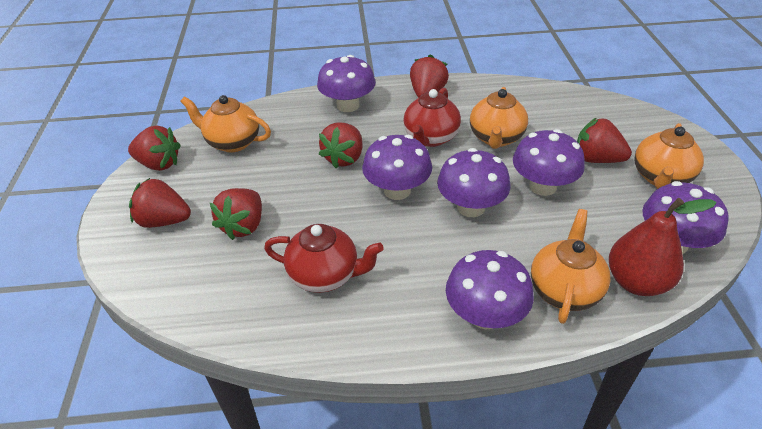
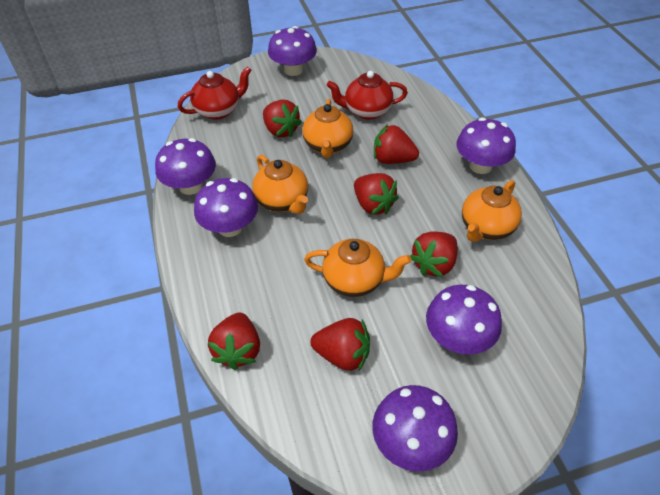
red pear: 1 -> 0

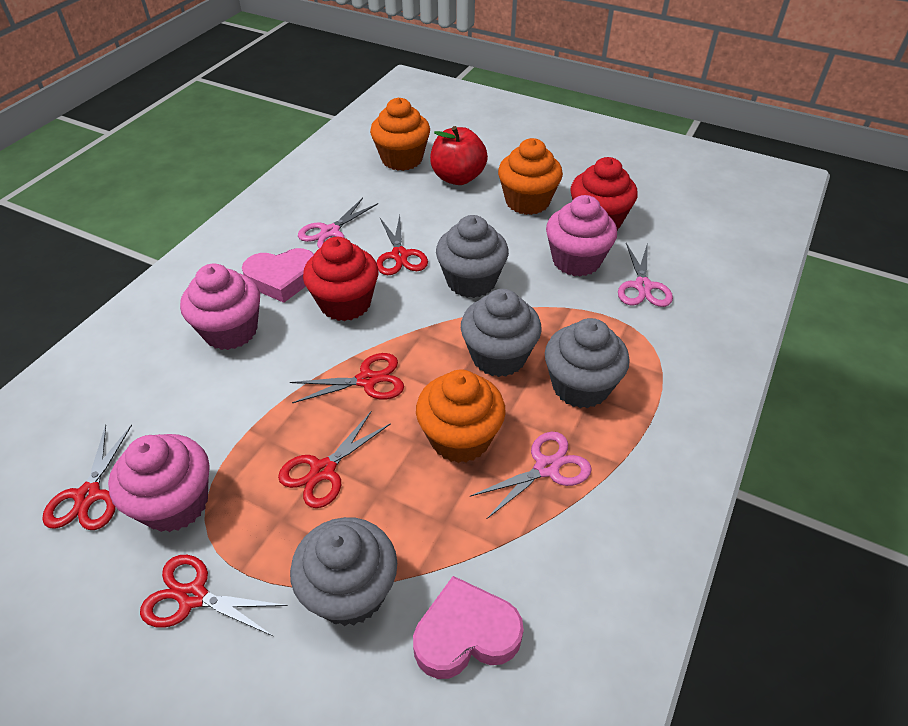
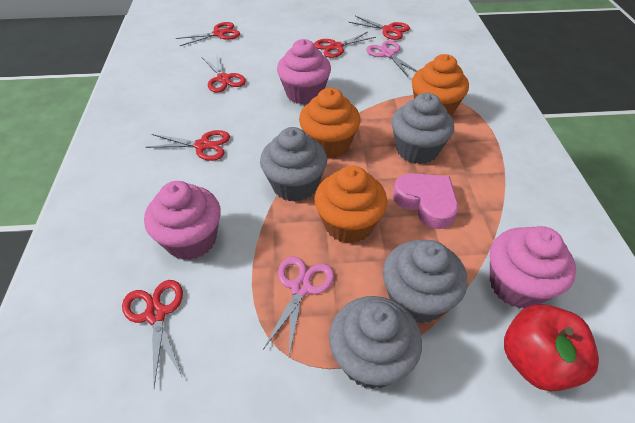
pink heart: 2 -> 1
pink scissors: 3 -> 2
red cupcake: 2 -> 0
red scissors: 5 -> 6

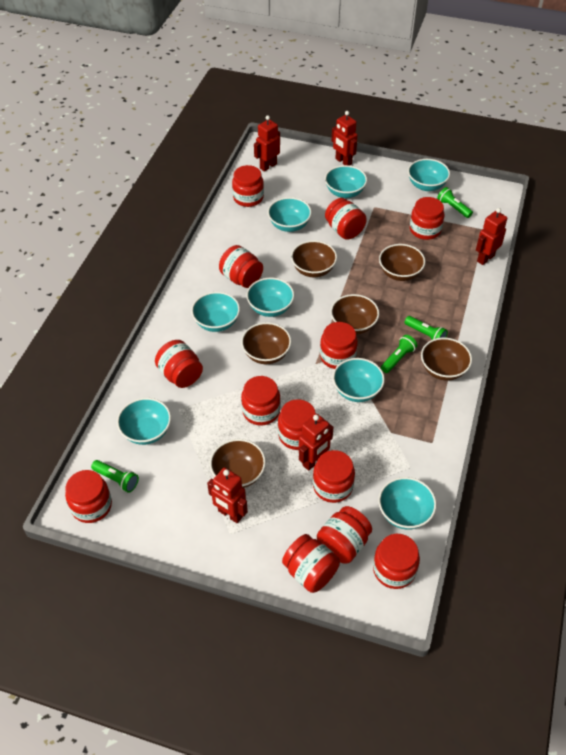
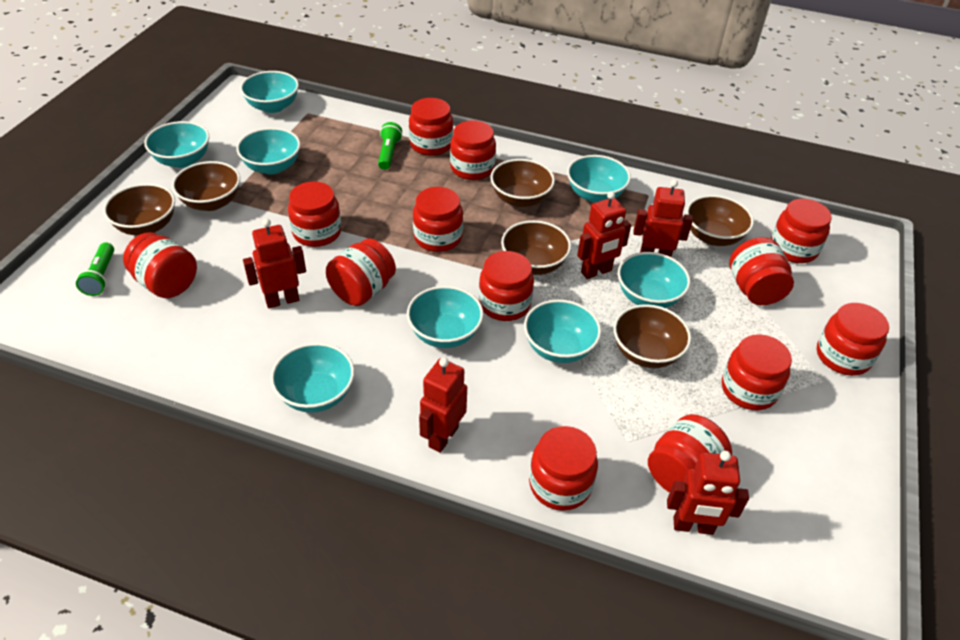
green flashlight: 4 -> 2

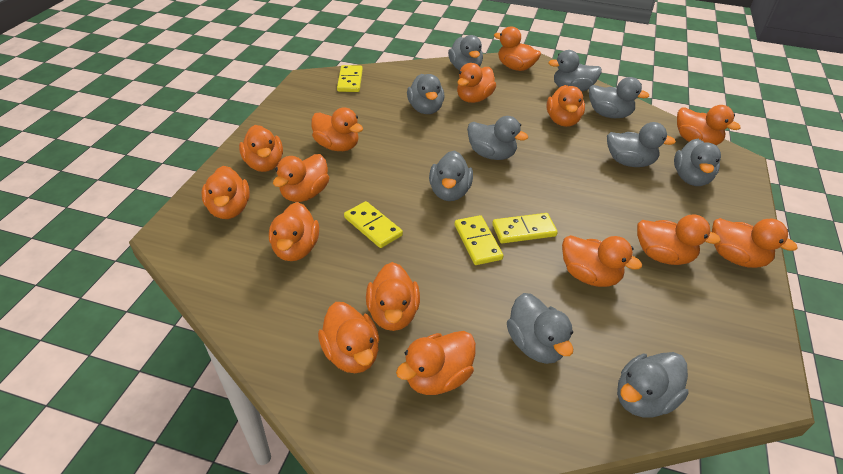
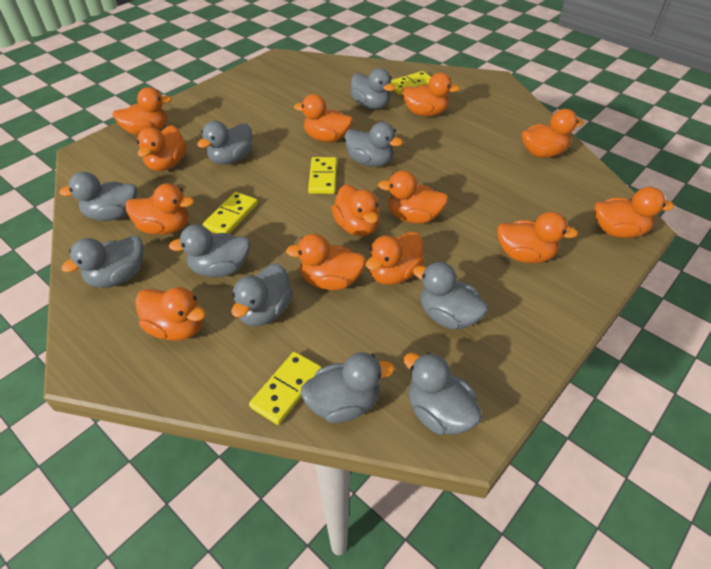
orange duck: 15 -> 13

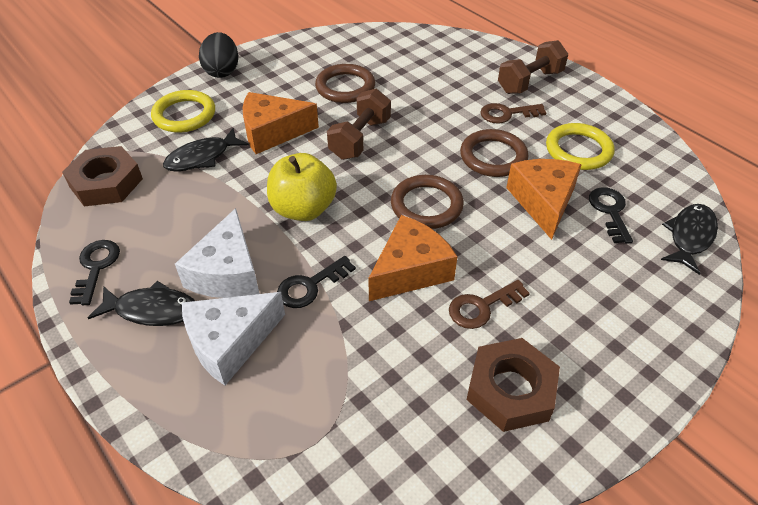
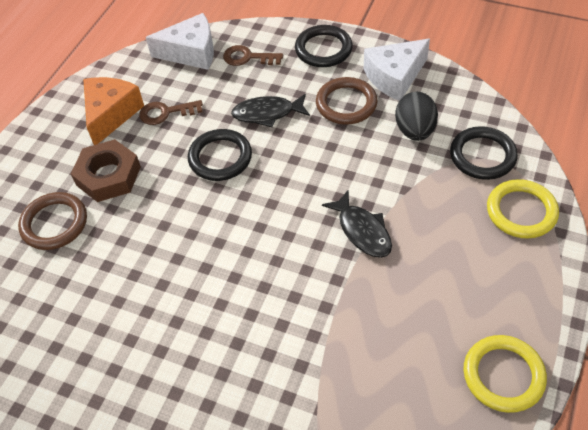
black fish: 3 -> 2
black key: 3 -> 0
black ring: 0 -> 3
brown dumbbell: 2 -> 0
brown nut: 2 -> 1
brown ring: 3 -> 2
orange cheese: 3 -> 1
yellow apple: 1 -> 0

⁂

| TASK DETAILS |
Beginning with the line in which "black ring: 0 -> 3" appears, set down each line through the last one in the listing, unchanged and with no extras.

| SOLUTION TO THE PROBLEM |
black ring: 0 -> 3
brown dumbbell: 2 -> 0
brown nut: 2 -> 1
brown ring: 3 -> 2
orange cheese: 3 -> 1
yellow apple: 1 -> 0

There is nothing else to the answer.